Written instruction:
Please copy the lines below word for word, from the first one through the line with "Melbourne: 12:30 -> 4:30".

_ _ _

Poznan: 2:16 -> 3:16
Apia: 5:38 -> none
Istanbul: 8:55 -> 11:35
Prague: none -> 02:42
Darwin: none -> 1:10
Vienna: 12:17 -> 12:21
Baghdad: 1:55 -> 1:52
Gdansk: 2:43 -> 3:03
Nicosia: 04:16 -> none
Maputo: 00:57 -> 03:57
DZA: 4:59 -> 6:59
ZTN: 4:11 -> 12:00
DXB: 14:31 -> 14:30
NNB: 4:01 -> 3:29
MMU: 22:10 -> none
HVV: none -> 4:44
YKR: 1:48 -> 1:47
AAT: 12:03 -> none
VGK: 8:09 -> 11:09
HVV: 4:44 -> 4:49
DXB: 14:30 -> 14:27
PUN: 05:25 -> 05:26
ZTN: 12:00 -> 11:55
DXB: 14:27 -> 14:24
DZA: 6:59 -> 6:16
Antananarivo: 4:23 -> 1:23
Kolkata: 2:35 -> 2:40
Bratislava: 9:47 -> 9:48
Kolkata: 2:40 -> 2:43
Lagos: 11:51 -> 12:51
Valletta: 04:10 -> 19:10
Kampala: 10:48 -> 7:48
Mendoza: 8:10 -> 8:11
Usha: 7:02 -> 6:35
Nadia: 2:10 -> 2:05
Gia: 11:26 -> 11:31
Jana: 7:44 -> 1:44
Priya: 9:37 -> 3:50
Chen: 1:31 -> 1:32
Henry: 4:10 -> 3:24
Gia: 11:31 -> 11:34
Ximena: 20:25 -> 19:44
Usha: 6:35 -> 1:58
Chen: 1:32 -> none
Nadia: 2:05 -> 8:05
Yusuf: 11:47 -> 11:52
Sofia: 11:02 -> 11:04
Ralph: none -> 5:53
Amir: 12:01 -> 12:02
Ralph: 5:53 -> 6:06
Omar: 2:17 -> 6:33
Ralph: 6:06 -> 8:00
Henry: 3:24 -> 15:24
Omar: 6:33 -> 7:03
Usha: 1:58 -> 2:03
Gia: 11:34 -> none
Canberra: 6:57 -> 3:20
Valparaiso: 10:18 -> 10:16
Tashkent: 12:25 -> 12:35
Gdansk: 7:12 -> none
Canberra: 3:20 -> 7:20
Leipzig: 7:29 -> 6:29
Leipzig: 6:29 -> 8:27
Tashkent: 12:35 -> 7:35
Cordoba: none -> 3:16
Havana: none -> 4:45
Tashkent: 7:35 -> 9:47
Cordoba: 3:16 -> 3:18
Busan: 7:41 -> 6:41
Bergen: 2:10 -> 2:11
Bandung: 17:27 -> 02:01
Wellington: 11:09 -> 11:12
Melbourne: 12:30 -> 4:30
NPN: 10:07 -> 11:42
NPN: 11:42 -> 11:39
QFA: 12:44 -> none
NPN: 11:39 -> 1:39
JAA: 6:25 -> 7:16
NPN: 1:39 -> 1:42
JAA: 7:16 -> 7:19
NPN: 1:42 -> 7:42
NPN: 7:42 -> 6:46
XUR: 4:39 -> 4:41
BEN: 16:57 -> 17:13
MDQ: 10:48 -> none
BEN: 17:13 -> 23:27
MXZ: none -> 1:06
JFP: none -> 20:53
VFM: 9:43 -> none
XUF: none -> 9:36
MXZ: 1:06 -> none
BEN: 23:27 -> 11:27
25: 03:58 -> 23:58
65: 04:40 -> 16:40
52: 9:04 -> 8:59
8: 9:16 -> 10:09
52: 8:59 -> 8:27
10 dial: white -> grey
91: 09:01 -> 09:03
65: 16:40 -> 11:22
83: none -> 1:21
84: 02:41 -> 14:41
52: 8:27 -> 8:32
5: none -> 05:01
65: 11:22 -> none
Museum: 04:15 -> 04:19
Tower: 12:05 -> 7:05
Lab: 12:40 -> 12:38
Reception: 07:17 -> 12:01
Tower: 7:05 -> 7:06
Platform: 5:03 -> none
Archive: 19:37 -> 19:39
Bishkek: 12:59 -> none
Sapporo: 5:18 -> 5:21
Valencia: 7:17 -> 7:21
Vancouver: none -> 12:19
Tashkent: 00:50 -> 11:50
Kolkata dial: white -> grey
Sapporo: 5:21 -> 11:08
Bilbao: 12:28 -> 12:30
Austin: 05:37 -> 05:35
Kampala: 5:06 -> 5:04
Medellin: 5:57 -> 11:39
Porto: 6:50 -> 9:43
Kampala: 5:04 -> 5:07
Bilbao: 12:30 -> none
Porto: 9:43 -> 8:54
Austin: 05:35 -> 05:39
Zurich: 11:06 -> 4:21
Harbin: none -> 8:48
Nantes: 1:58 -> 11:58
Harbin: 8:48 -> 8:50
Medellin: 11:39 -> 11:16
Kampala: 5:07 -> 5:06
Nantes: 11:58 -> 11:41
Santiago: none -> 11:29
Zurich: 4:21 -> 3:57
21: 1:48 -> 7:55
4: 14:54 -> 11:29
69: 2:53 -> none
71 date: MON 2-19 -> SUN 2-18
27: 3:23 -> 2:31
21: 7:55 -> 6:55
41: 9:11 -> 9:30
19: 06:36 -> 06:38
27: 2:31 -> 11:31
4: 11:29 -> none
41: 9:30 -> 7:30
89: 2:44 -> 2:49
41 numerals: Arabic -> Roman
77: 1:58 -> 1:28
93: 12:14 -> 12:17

_ _ _

Solved exercise:
Poznan: 2:16 -> 3:16
Apia: 5:38 -> none
Istanbul: 8:55 -> 11:35
Prague: none -> 02:42
Darwin: none -> 1:10
Vienna: 12:17 -> 12:21
Baghdad: 1:55 -> 1:52
Gdansk: 2:43 -> 3:03
Nicosia: 04:16 -> none
Maputo: 00:57 -> 03:57
DZA: 4:59 -> 6:59
ZTN: 4:11 -> 12:00
DXB: 14:31 -> 14:30
NNB: 4:01 -> 3:29
MMU: 22:10 -> none
HVV: none -> 4:44
YKR: 1:48 -> 1:47
AAT: 12:03 -> none
VGK: 8:09 -> 11:09
HVV: 4:44 -> 4:49
DXB: 14:30 -> 14:27
PUN: 05:25 -> 05:26
ZTN: 12:00 -> 11:55
DXB: 14:27 -> 14:24
DZA: 6:59 -> 6:16
Antananarivo: 4:23 -> 1:23
Kolkata: 2:35 -> 2:40
Bratislava: 9:47 -> 9:48
Kolkata: 2:40 -> 2:43
Lagos: 11:51 -> 12:51
Valletta: 04:10 -> 19:10
Kampala: 10:48 -> 7:48
Mendoza: 8:10 -> 8:11
Usha: 7:02 -> 6:35
Nadia: 2:10 -> 2:05
Gia: 11:26 -> 11:31
Jana: 7:44 -> 1:44
Priya: 9:37 -> 3:50
Chen: 1:31 -> 1:32
Henry: 4:10 -> 3:24
Gia: 11:31 -> 11:34
Ximena: 20:25 -> 19:44
Usha: 6:35 -> 1:58
Chen: 1:32 -> none
Nadia: 2:05 -> 8:05
Yusuf: 11:47 -> 11:52
Sofia: 11:02 -> 11:04
Ralph: none -> 5:53
Amir: 12:01 -> 12:02
Ralph: 5:53 -> 6:06
Omar: 2:17 -> 6:33
Ralph: 6:06 -> 8:00
Henry: 3:24 -> 15:24
Omar: 6:33 -> 7:03
Usha: 1:58 -> 2:03
Gia: 11:34 -> none
Canberra: 6:57 -> 3:20
Valparaiso: 10:18 -> 10:16
Tashkent: 12:25 -> 12:35
Gdansk: 7:12 -> none
Canberra: 3:20 -> 7:20
Leipzig: 7:29 -> 6:29
Leipzig: 6:29 -> 8:27
Tashkent: 12:35 -> 7:35
Cordoba: none -> 3:16
Havana: none -> 4:45
Tashkent: 7:35 -> 9:47
Cordoba: 3:16 -> 3:18
Busan: 7:41 -> 6:41
Bergen: 2:10 -> 2:11
Bandung: 17:27 -> 02:01
Wellington: 11:09 -> 11:12
Melbourne: 12:30 -> 4:30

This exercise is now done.